Two-dimensional polygon data:
▬▬▬
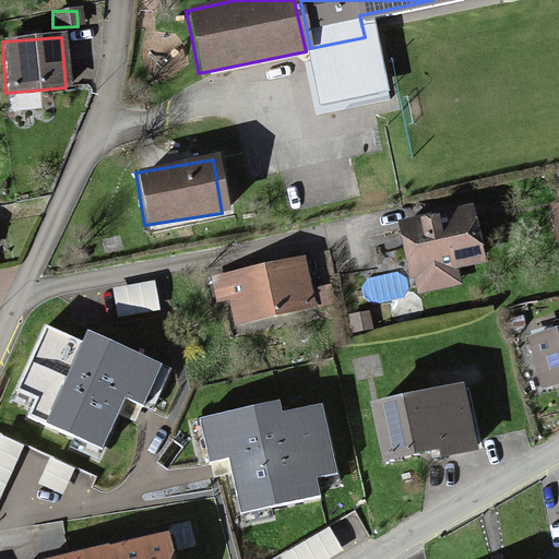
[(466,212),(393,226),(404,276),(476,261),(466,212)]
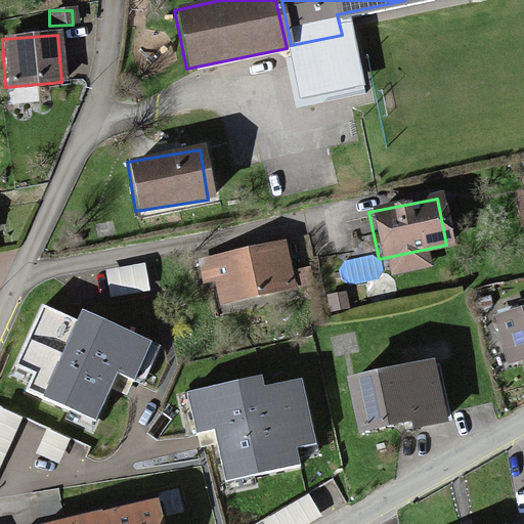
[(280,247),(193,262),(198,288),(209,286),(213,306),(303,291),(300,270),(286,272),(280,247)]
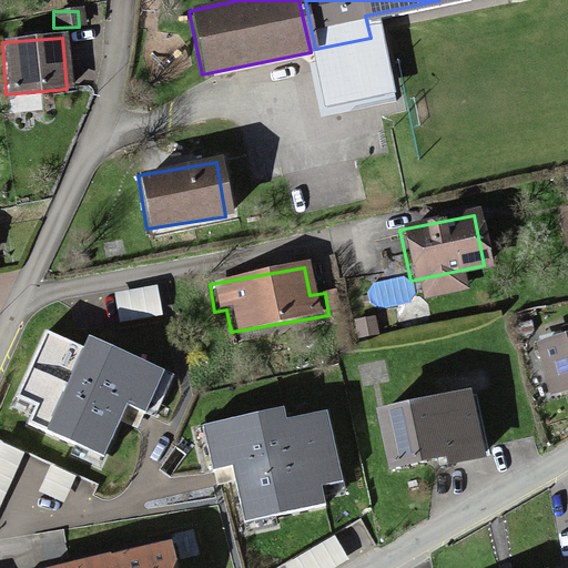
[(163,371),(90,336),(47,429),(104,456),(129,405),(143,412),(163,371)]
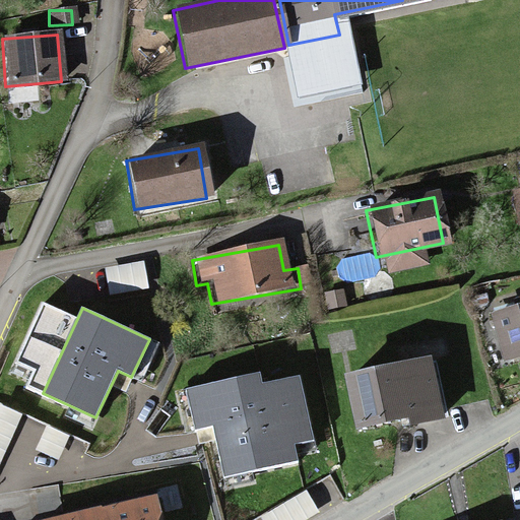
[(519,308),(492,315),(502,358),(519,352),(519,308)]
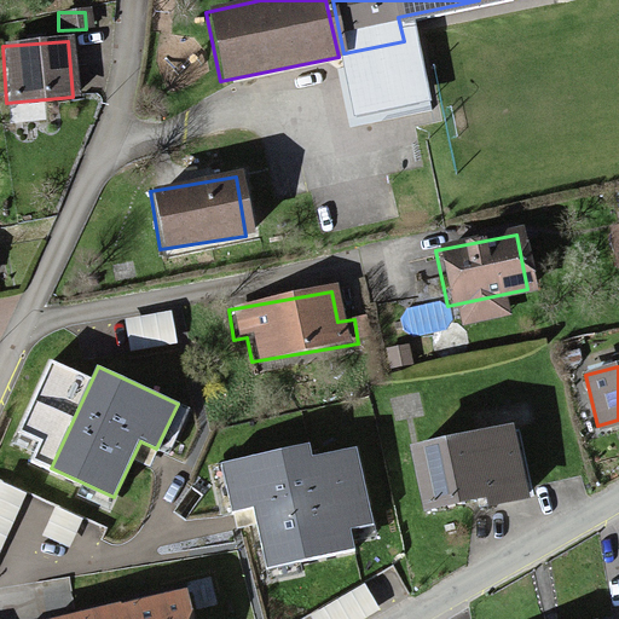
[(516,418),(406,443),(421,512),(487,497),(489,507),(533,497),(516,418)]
▬▬▬
> [What the exercise asks]: Your copy should hold every entry exactly as written, but none of the pictures.

> [Answer section]:
[(466,212),(393,226),(404,276),(476,261),(466,212)]
[(280,247),(193,262),(198,288),(209,286),(213,306),(303,291),(300,270),(286,272),(280,247)]
[(163,371),(90,336),(47,429),(104,456),(129,405),(143,412),(163,371)]
[(519,308),(492,315),(502,358),(519,352),(519,308)]
[(516,418),(406,443),(421,512),(487,497),(489,507),(533,497),(516,418)]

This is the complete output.